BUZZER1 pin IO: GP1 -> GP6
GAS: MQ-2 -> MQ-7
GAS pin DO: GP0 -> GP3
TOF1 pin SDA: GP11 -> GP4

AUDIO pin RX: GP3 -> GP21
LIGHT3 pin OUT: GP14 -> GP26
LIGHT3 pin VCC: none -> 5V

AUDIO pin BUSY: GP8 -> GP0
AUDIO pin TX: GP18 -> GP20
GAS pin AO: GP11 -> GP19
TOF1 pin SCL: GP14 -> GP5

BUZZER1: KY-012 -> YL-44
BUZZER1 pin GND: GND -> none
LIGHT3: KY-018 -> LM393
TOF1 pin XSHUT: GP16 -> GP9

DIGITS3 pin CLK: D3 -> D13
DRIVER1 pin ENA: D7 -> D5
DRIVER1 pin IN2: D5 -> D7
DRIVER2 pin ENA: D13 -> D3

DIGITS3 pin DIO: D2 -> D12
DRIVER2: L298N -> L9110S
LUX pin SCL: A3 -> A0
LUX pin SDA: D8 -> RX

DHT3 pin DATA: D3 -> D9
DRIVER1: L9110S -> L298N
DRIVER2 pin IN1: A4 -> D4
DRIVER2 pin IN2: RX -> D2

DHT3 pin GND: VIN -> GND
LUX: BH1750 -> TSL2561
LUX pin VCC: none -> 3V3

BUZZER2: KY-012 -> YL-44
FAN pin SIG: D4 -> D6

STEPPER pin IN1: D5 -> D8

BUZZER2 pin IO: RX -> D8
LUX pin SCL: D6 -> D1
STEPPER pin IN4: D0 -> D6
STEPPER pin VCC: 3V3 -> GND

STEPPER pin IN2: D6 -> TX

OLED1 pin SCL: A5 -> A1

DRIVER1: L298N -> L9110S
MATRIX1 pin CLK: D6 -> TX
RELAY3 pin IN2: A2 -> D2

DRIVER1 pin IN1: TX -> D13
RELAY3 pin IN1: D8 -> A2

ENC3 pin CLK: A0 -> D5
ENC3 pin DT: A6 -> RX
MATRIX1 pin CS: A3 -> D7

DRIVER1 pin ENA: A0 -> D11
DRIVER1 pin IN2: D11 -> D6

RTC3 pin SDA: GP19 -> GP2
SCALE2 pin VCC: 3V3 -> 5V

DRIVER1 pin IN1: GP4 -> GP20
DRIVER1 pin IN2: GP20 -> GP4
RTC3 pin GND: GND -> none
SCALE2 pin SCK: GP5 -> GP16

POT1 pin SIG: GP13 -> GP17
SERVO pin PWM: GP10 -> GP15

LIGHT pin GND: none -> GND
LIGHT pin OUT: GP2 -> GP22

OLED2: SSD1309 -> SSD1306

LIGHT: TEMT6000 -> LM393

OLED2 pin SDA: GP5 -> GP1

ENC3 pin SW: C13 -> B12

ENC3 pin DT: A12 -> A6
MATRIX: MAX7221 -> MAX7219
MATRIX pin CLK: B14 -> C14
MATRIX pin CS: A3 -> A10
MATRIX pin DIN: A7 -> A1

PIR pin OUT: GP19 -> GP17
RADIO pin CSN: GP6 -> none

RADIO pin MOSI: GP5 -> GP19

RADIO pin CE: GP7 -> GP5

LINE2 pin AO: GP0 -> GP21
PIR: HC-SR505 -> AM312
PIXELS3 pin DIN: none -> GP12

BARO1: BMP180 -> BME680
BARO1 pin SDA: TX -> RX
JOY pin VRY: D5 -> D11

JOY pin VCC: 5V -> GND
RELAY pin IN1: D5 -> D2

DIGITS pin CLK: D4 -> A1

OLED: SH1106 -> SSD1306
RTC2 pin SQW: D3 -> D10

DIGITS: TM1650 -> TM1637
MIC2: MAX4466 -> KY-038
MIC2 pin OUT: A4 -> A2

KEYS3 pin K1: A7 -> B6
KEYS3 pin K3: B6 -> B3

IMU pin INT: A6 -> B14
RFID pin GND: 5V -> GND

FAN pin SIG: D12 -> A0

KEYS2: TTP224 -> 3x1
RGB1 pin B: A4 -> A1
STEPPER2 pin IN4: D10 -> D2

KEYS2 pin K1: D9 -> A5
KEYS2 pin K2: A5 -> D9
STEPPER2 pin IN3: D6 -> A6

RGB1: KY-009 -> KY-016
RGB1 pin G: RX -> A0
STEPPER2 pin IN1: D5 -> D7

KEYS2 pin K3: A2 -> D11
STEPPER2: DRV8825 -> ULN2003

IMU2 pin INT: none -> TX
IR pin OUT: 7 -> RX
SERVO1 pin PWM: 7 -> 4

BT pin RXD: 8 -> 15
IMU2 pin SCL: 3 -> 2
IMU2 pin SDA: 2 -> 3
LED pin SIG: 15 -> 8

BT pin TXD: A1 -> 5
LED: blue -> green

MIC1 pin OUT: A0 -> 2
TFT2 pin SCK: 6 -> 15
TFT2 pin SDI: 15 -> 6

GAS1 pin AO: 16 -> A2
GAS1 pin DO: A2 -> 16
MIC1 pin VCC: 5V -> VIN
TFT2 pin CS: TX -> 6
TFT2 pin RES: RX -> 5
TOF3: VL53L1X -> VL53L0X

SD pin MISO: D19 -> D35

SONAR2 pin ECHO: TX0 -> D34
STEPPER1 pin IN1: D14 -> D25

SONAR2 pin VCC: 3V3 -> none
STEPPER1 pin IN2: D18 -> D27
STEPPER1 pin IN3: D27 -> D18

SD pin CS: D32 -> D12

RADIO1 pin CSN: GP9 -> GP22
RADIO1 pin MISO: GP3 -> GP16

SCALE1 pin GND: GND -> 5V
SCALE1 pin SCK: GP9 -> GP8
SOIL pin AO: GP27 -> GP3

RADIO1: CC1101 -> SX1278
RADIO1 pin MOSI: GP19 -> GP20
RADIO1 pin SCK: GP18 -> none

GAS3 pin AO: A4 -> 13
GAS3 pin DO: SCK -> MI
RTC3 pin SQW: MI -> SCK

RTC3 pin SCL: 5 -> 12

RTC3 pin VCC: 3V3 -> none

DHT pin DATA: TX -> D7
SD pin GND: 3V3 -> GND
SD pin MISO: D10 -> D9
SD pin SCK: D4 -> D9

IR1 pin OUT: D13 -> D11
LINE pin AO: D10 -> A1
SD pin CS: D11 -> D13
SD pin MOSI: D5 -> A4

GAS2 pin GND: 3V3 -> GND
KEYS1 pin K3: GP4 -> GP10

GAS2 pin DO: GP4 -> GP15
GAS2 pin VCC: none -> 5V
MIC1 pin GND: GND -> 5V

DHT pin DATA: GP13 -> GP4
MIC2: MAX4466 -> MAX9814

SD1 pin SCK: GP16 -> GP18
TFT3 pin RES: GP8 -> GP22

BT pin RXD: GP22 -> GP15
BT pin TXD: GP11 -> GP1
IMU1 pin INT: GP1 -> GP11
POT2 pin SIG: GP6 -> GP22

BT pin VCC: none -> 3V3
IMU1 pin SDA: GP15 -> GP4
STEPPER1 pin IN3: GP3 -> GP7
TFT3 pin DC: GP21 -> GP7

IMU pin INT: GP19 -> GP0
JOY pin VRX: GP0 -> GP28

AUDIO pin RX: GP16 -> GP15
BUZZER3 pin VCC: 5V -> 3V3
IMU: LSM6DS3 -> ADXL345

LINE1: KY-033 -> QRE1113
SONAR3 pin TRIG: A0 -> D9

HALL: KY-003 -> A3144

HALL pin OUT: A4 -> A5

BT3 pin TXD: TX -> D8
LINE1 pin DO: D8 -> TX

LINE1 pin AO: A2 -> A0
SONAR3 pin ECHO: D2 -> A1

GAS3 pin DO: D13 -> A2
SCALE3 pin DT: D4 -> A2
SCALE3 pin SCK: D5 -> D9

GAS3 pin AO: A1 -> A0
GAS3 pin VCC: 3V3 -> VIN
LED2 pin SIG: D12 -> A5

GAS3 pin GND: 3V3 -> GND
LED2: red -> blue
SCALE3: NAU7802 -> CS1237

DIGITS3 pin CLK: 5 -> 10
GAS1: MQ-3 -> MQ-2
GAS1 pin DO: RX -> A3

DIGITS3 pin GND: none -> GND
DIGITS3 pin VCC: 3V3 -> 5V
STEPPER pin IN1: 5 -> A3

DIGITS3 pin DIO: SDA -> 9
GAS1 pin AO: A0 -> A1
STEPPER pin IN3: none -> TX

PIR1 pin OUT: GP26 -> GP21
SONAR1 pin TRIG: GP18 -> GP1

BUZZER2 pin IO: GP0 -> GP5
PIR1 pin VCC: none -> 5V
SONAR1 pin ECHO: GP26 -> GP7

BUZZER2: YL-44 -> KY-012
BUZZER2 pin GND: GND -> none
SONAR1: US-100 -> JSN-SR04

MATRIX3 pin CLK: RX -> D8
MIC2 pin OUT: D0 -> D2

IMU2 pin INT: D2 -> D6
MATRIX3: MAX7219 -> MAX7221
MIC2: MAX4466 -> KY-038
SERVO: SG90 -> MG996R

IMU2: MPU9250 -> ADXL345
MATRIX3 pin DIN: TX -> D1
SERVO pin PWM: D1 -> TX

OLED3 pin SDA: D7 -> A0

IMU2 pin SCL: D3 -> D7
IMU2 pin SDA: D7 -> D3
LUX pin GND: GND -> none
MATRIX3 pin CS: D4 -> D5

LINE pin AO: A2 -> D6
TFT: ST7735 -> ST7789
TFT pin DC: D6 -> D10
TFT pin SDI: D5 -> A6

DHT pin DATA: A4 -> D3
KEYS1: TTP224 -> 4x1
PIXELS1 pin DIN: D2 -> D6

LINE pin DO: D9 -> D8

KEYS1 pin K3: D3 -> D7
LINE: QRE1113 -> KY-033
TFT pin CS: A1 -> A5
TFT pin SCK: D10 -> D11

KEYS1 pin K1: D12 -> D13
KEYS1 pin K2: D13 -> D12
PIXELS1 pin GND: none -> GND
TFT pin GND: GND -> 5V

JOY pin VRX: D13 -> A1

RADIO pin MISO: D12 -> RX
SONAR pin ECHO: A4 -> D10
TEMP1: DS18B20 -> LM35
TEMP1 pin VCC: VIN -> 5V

------------------------

== EXERCISE DIRECTIONS ==
Nothing but the lines from the one containing "DIGITS3 pin VCC: 3V3 -> 5V" through the last line of the data above should be given again, each exactly as it stands.

== PROBLEM SOLUTION ==
DIGITS3 pin VCC: 3V3 -> 5V
STEPPER pin IN1: 5 -> A3

DIGITS3 pin DIO: SDA -> 9
GAS1 pin AO: A0 -> A1
STEPPER pin IN3: none -> TX

PIR1 pin OUT: GP26 -> GP21
SONAR1 pin TRIG: GP18 -> GP1

BUZZER2 pin IO: GP0 -> GP5
PIR1 pin VCC: none -> 5V
SONAR1 pin ECHO: GP26 -> GP7

BUZZER2: YL-44 -> KY-012
BUZZER2 pin GND: GND -> none
SONAR1: US-100 -> JSN-SR04

MATRIX3 pin CLK: RX -> D8
MIC2 pin OUT: D0 -> D2

IMU2 pin INT: D2 -> D6
MATRIX3: MAX7219 -> MAX7221
MIC2: MAX4466 -> KY-038
SERVO: SG90 -> MG996R

IMU2: MPU9250 -> ADXL345
MATRIX3 pin DIN: TX -> D1
SERVO pin PWM: D1 -> TX

OLED3 pin SDA: D7 -> A0

IMU2 pin SCL: D3 -> D7
IMU2 pin SDA: D7 -> D3
LUX pin GND: GND -> none
MATRIX3 pin CS: D4 -> D5

LINE pin AO: A2 -> D6
TFT: ST7735 -> ST7789
TFT pin DC: D6 -> D10
TFT pin SDI: D5 -> A6

DHT pin DATA: A4 -> D3
KEYS1: TTP224 -> 4x1
PIXELS1 pin DIN: D2 -> D6

LINE pin DO: D9 -> D8

KEYS1 pin K3: D3 -> D7
LINE: QRE1113 -> KY-033
TFT pin CS: A1 -> A5
TFT pin SCK: D10 -> D11

KEYS1 pin K1: D12 -> D13
KEYS1 pin K2: D13 -> D12
PIXELS1 pin GND: none -> GND
TFT pin GND: GND -> 5V

JOY pin VRX: D13 -> A1

RADIO pin MISO: D12 -> RX
SONAR pin ECHO: A4 -> D10
TEMP1: DS18B20 -> LM35
TEMP1 pin VCC: VIN -> 5V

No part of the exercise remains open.